## Directions
The reply must reproduce each line below exactly.

Scene comparison data
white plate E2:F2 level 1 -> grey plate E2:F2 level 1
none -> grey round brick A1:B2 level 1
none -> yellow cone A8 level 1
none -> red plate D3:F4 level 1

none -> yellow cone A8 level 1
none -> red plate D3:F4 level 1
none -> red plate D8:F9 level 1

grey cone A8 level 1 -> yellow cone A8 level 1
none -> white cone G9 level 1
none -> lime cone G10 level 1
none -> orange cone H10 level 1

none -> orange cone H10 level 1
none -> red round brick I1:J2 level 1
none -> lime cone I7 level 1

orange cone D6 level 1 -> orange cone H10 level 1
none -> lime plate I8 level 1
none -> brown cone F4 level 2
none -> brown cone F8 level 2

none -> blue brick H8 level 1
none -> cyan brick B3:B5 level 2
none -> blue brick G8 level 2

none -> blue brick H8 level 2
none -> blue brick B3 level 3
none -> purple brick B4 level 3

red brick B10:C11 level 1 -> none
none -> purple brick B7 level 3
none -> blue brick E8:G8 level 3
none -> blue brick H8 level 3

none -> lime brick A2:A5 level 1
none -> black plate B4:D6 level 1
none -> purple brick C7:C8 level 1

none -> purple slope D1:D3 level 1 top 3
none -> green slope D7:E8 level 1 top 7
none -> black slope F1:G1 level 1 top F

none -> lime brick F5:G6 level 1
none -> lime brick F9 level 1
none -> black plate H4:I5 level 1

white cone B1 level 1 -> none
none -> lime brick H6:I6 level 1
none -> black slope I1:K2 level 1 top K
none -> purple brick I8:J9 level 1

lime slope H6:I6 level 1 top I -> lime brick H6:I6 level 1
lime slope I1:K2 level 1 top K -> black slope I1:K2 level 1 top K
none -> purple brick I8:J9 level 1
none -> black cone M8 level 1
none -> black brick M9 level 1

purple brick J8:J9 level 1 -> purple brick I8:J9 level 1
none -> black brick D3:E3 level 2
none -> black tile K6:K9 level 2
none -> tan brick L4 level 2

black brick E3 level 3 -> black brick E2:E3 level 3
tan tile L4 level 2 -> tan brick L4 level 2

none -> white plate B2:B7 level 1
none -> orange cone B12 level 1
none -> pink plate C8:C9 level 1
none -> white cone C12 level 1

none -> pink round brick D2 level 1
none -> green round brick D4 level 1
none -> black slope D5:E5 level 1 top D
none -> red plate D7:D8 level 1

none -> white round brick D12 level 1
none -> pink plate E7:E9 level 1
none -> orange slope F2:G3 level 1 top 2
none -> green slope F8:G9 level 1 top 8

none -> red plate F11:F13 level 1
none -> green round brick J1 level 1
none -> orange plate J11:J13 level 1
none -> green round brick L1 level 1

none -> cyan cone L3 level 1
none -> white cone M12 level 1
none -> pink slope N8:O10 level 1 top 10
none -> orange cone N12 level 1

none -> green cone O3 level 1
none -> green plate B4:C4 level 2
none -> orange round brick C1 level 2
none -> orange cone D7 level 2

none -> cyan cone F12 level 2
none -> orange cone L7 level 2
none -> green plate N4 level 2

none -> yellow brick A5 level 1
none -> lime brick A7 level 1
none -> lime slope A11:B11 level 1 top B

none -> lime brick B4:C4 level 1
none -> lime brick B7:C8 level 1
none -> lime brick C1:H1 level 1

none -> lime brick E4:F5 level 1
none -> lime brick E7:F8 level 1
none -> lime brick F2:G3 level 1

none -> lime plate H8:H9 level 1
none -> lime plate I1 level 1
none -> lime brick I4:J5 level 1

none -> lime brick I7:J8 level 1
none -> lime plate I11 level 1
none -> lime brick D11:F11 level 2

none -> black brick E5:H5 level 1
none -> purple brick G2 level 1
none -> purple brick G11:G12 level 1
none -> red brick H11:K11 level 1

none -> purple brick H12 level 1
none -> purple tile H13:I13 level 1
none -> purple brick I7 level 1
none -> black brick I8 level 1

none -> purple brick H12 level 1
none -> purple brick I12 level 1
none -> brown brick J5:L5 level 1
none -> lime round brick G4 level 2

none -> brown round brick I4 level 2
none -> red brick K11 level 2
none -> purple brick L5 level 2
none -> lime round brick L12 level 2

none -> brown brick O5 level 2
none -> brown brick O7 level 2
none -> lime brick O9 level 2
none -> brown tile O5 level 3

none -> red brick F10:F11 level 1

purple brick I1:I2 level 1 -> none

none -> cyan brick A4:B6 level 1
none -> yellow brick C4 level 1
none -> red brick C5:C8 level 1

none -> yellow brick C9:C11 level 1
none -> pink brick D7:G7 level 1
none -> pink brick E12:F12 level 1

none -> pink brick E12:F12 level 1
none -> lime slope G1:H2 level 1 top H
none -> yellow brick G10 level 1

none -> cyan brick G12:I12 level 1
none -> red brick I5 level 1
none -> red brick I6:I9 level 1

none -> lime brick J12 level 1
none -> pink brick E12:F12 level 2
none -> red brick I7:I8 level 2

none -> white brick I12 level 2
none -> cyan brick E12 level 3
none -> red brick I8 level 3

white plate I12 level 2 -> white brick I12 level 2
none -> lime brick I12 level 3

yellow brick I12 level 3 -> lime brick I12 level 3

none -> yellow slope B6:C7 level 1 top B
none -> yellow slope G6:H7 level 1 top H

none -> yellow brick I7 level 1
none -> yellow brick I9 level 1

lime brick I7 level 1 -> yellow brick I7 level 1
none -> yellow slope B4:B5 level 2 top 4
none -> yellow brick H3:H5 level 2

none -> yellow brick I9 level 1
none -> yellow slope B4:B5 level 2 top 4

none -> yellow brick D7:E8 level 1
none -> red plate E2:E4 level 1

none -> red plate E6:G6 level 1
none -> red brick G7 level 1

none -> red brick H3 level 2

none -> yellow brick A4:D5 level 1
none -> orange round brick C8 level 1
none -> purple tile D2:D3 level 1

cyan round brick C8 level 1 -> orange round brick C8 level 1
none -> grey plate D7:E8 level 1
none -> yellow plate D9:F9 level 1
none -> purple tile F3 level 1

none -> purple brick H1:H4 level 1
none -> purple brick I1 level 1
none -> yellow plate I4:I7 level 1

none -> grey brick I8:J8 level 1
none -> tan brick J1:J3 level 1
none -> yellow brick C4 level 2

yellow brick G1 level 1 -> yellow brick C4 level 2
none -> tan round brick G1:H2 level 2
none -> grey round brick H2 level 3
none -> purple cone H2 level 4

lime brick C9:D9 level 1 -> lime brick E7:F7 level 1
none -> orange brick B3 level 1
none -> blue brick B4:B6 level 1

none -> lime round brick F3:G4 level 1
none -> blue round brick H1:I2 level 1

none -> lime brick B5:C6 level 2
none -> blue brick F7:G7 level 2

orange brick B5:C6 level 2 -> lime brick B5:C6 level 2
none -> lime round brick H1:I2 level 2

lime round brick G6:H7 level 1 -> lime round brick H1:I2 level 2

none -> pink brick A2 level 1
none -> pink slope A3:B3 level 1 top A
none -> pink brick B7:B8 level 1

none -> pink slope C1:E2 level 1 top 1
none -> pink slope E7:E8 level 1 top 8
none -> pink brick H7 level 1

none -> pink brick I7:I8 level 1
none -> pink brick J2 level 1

## Task output
white plate E2:F2 level 1 -> grey plate E2:F2 level 1
none -> grey round brick A1:B2 level 1
none -> yellow cone A8 level 1
none -> red plate D3:F4 level 1

none -> yellow cone A8 level 1
none -> red plate D3:F4 level 1
none -> red plate D8:F9 level 1

grey cone A8 level 1 -> yellow cone A8 level 1
none -> white cone G9 level 1
none -> lime cone G10 level 1
none -> orange cone H10 level 1

none -> orange cone H10 level 1
none -> red round brick I1:J2 level 1
none -> lime cone I7 level 1

orange cone D6 level 1 -> orange cone H10 level 1
none -> lime plate I8 level 1
none -> brown cone F4 level 2
none -> brown cone F8 level 2

none -> blue brick H8 level 1
none -> cyan brick B3:B5 level 2
none -> blue brick G8 level 2

none -> blue brick H8 level 2
none -> blue brick B3 level 3
none -> purple brick B4 level 3

red brick B10:C11 level 1 -> none
none -> purple brick B7 level 3
none -> blue brick E8:G8 level 3
none -> blue brick H8 level 3

none -> lime brick A2:A5 level 1
none -> black plate B4:D6 level 1
none -> purple brick C7:C8 level 1

none -> purple slope D1:D3 level 1 top 3
none -> green slope D7:E8 level 1 top 7
none -> black slope F1:G1 level 1 top F

none -> lime brick F5:G6 level 1
none -> lime brick F9 level 1
none -> black plate H4:I5 level 1

white cone B1 level 1 -> none
none -> lime brick H6:I6 level 1
none -> black slope I1:K2 level 1 top K
none -> purple brick I8:J9 level 1

lime slope H6:I6 level 1 top I -> lime brick H6:I6 level 1
lime slope I1:K2 level 1 top K -> black slope I1:K2 level 1 top K
none -> purple brick I8:J9 level 1
none -> black cone M8 level 1
none -> black brick M9 level 1

purple brick J8:J9 level 1 -> purple brick I8:J9 level 1
none -> black brick D3:E3 level 2
none -> black tile K6:K9 level 2
none -> tan brick L4 level 2

black brick E3 level 3 -> black brick E2:E3 level 3
tan tile L4 level 2 -> tan brick L4 level 2

none -> white plate B2:B7 level 1
none -> orange cone B12 level 1
none -> pink plate C8:C9 level 1
none -> white cone C12 level 1

none -> pink round brick D2 level 1
none -> green round brick D4 level 1
none -> black slope D5:E5 level 1 top D
none -> red plate D7:D8 level 1

none -> white round brick D12 level 1
none -> pink plate E7:E9 level 1
none -> orange slope F2:G3 level 1 top 2
none -> green slope F8:G9 level 1 top 8

none -> red plate F11:F13 level 1
none -> green round brick J1 level 1
none -> orange plate J11:J13 level 1
none -> green round brick L1 level 1

none -> cyan cone L3 level 1
none -> white cone M12 level 1
none -> pink slope N8:O10 level 1 top 10
none -> orange cone N12 level 1

none -> green cone O3 level 1
none -> green plate B4:C4 level 2
none -> orange round brick C1 level 2
none -> orange cone D7 level 2

none -> cyan cone F12 level 2
none -> orange cone L7 level 2
none -> green plate N4 level 2

none -> yellow brick A5 level 1
none -> lime brick A7 level 1
none -> lime slope A11:B11 level 1 top B

none -> lime brick B4:C4 level 1
none -> lime brick B7:C8 level 1
none -> lime brick C1:H1 level 1

none -> lime brick E4:F5 level 1
none -> lime brick E7:F8 level 1
none -> lime brick F2:G3 level 1

none -> lime plate H8:H9 level 1
none -> lime plate I1 level 1
none -> lime brick I4:J5 level 1

none -> lime brick I7:J8 level 1
none -> lime plate I11 level 1
none -> lime brick D11:F11 level 2

none -> black brick E5:H5 level 1
none -> purple brick G2 level 1
none -> purple brick G11:G12 level 1
none -> red brick H11:K11 level 1

none -> purple brick H12 level 1
none -> purple tile H13:I13 level 1
none -> purple brick I7 level 1
none -> black brick I8 level 1

none -> purple brick H12 level 1
none -> purple brick I12 level 1
none -> brown brick J5:L5 level 1
none -> lime round brick G4 level 2

none -> brown round brick I4 level 2
none -> red brick K11 level 2
none -> purple brick L5 level 2
none -> lime round brick L12 level 2

none -> brown brick O5 level 2
none -> brown brick O7 level 2
none -> lime brick O9 level 2
none -> brown tile O5 level 3

none -> red brick F10:F11 level 1

purple brick I1:I2 level 1 -> none

none -> cyan brick A4:B6 level 1
none -> yellow brick C4 level 1
none -> red brick C5:C8 level 1

none -> yellow brick C9:C11 level 1
none -> pink brick D7:G7 level 1
none -> pink brick E12:F12 level 1

none -> pink brick E12:F12 level 1
none -> lime slope G1:H2 level 1 top H
none -> yellow brick G10 level 1

none -> cyan brick G12:I12 level 1
none -> red brick I5 level 1
none -> red brick I6:I9 level 1

none -> lime brick J12 level 1
none -> pink brick E12:F12 level 2
none -> red brick I7:I8 level 2

none -> white brick I12 level 2
none -> cyan brick E12 level 3
none -> red brick I8 level 3

white plate I12 level 2 -> white brick I12 level 2
none -> lime brick I12 level 3

yellow brick I12 level 3 -> lime brick I12 level 3

none -> yellow slope B6:C7 level 1 top B
none -> yellow slope G6:H7 level 1 top H

none -> yellow brick I7 level 1
none -> yellow brick I9 level 1

lime brick I7 level 1 -> yellow brick I7 level 1
none -> yellow slope B4:B5 level 2 top 4
none -> yellow brick H3:H5 level 2

none -> yellow brick I9 level 1
none -> yellow slope B4:B5 level 2 top 4

none -> yellow brick D7:E8 level 1
none -> red plate E2:E4 level 1

none -> red plate E6:G6 level 1
none -> red brick G7 level 1

none -> red brick H3 level 2

none -> yellow brick A4:D5 level 1
none -> orange round brick C8 level 1
none -> purple tile D2:D3 level 1

cyan round brick C8 level 1 -> orange round brick C8 level 1
none -> grey plate D7:E8 level 1
none -> yellow plate D9:F9 level 1
none -> purple tile F3 level 1

none -> purple brick H1:H4 level 1
none -> purple brick I1 level 1
none -> yellow plate I4:I7 level 1

none -> grey brick I8:J8 level 1
none -> tan brick J1:J3 level 1
none -> yellow brick C4 level 2

yellow brick G1 level 1 -> yellow brick C4 level 2
none -> tan round brick G1:H2 level 2
none -> grey round brick H2 level 3
none -> purple cone H2 level 4

lime brick C9:D9 level 1 -> lime brick E7:F7 level 1
none -> orange brick B3 level 1
none -> blue brick B4:B6 level 1

none -> lime round brick F3:G4 level 1
none -> blue round brick H1:I2 level 1

none -> lime brick B5:C6 level 2
none -> blue brick F7:G7 level 2

orange brick B5:C6 level 2 -> lime brick B5:C6 level 2
none -> lime round brick H1:I2 level 2

lime round brick G6:H7 level 1 -> lime round brick H1:I2 level 2

none -> pink brick A2 level 1
none -> pink slope A3:B3 level 1 top A
none -> pink brick B7:B8 level 1

none -> pink slope C1:E2 level 1 top 1
none -> pink slope E7:E8 level 1 top 8
none -> pink brick H7 level 1

none -> pink brick I7:I8 level 1
none -> pink brick J2 level 1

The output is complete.